» WHAT IS REQUIRED
Pictures do not belong in the copy; print every entry exactly as it stands.

» TASK INPUTS
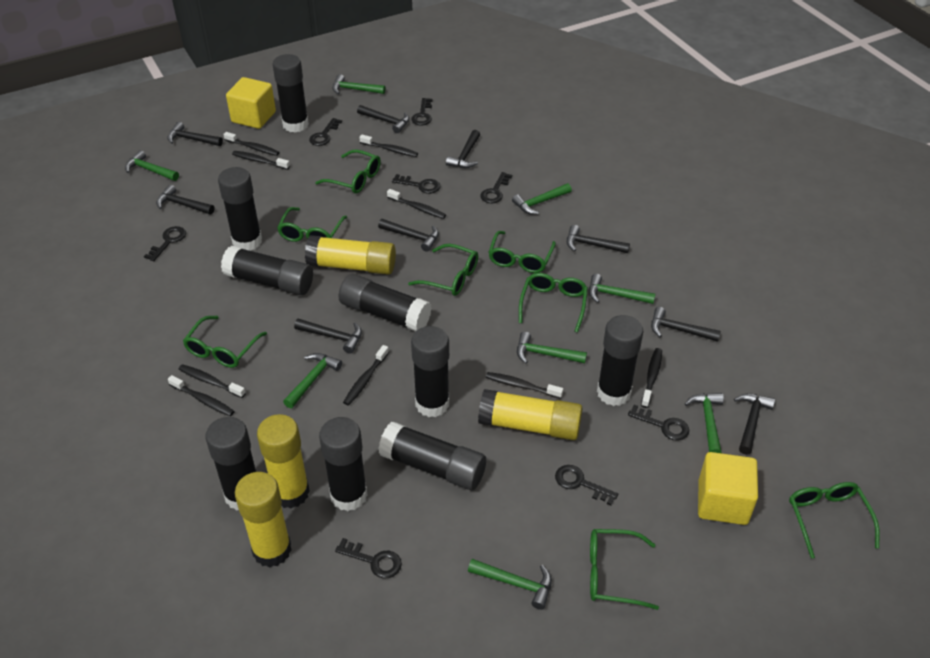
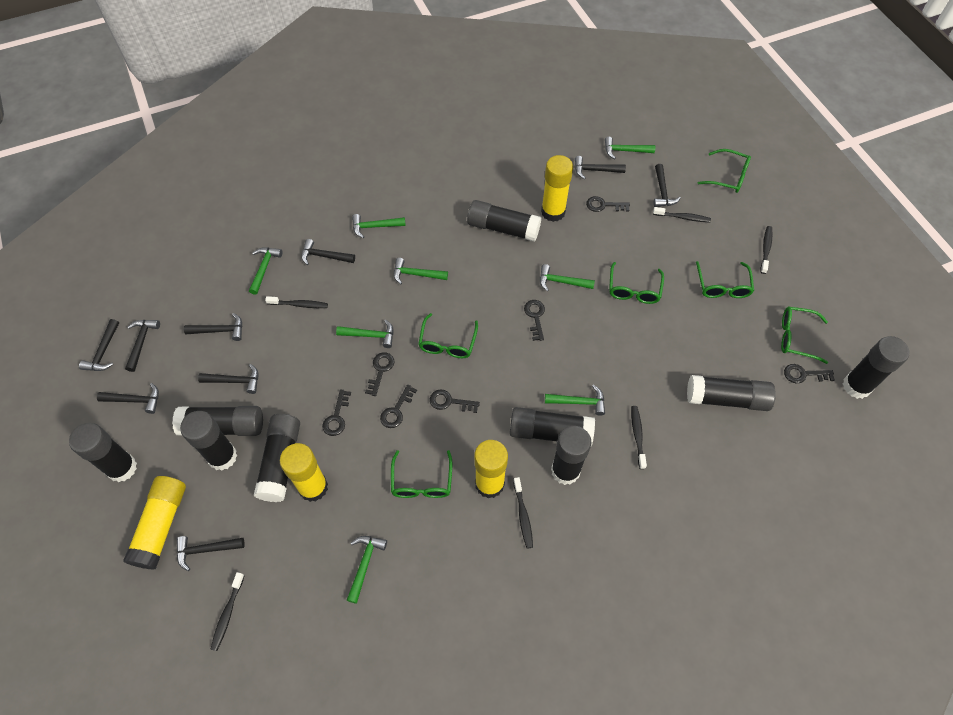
black key: 8 -> 7
black toothbrush: 9 -> 6
green glasses: 8 -> 6
yellow cube: 2 -> 0

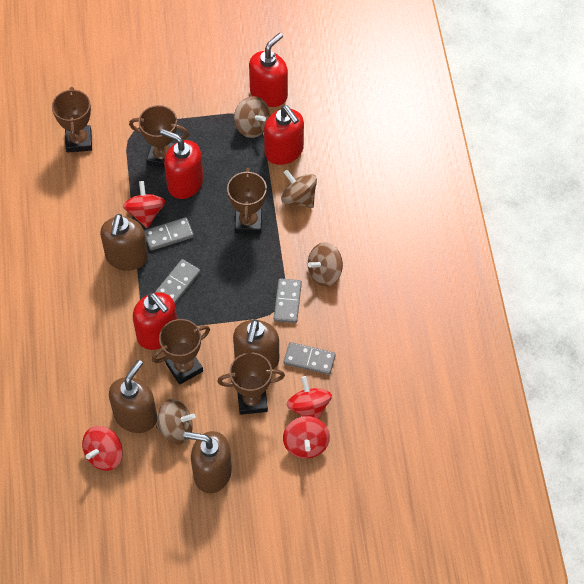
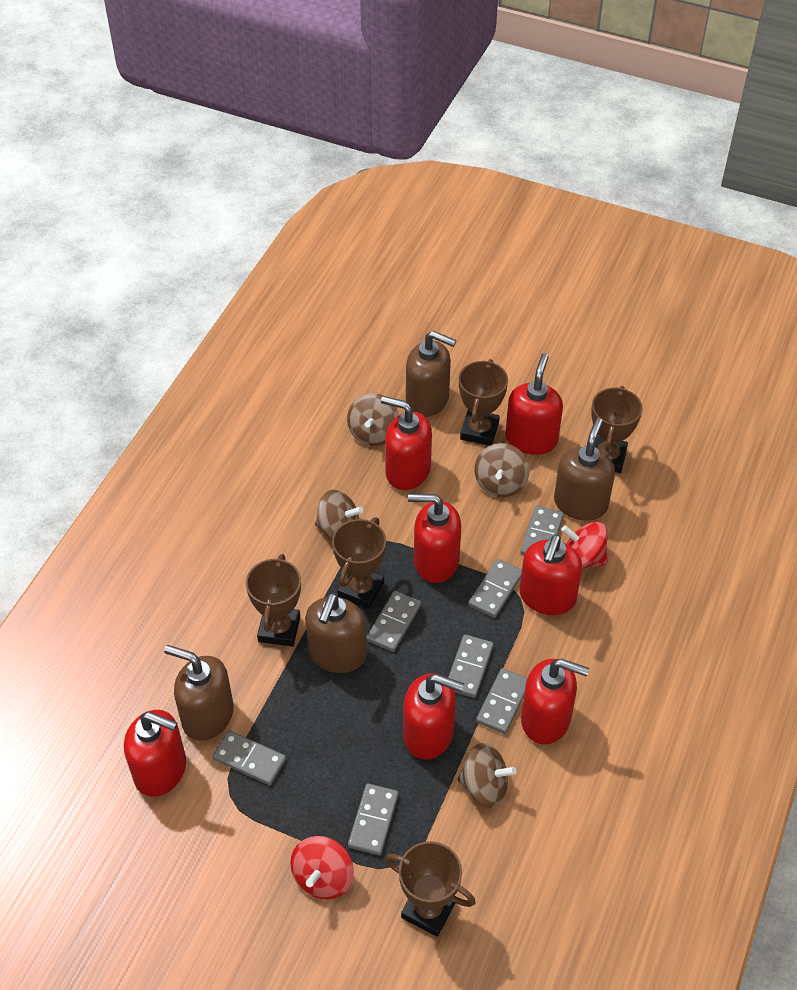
grey domino: 4 -> 7
red soap dispenser: 4 -> 7
red spinning top: 4 -> 2

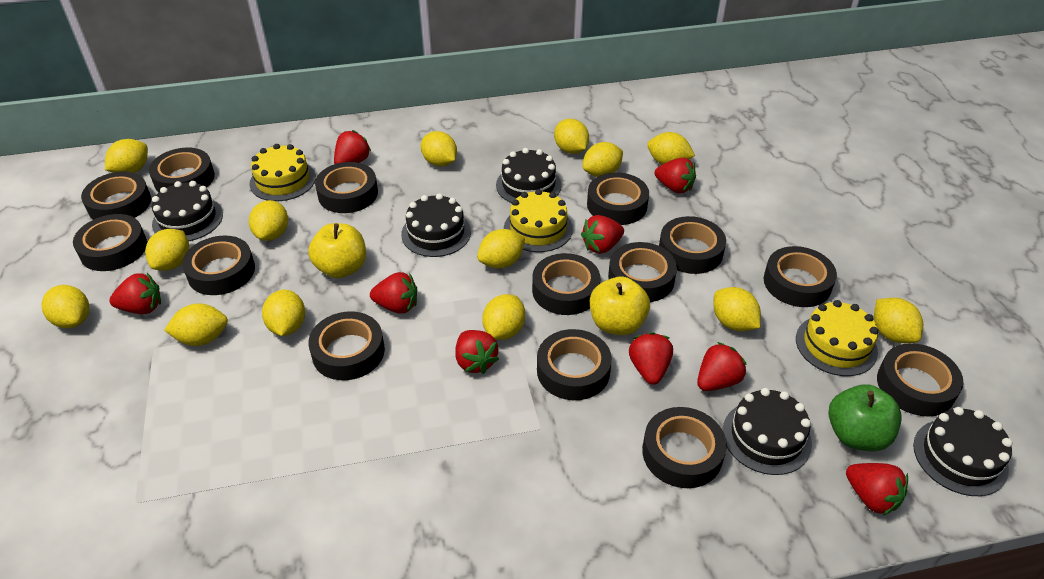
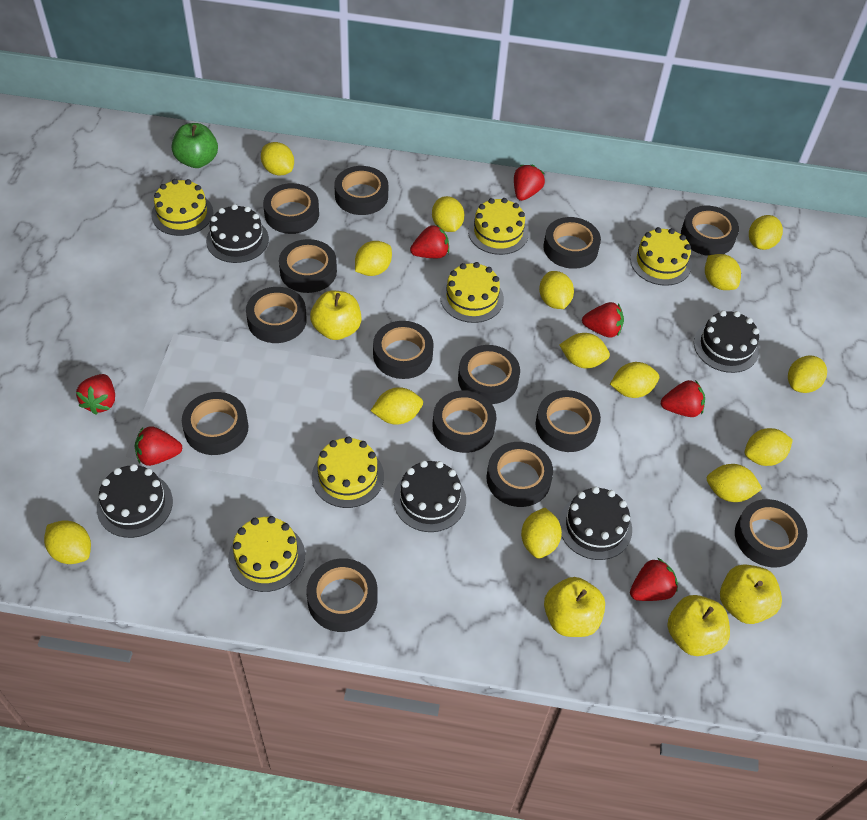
red strawberry: 9 -> 7
yellow apple: 2 -> 4
yellow cake: 3 -> 6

» FINISHED EXERCISE
black key: 8 -> 7
black toothbrush: 9 -> 6
green glasses: 8 -> 6
yellow cube: 2 -> 0

grey domino: 4 -> 7
red soap dispenser: 4 -> 7
red spinning top: 4 -> 2

red strawberry: 9 -> 7
yellow apple: 2 -> 4
yellow cake: 3 -> 6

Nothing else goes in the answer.